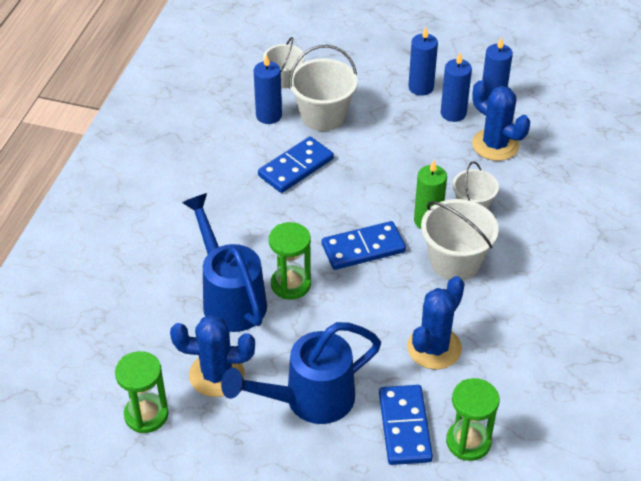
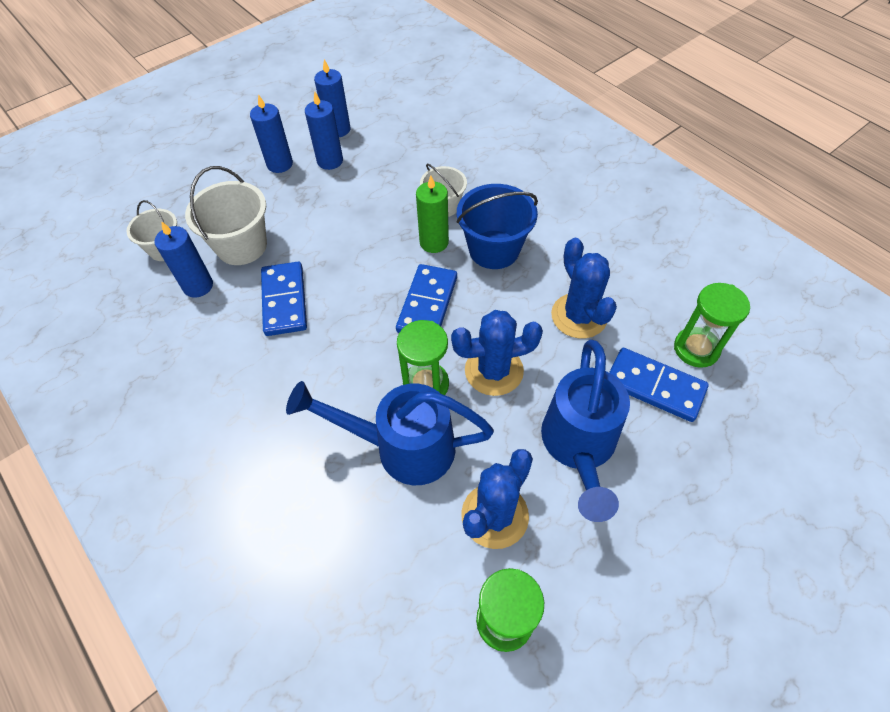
camera: 55 degrees left, 10 degrees up
(455, 261) = (494, 249): white bucket -> blue bucket
(495, 145) = (389, 156): blue cactus -> blue cactus (494, 370)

+ + + + +

What to work on: For the material above, how many lines contain the word "blue"? Only the number should be given.

Result for this exercise: 2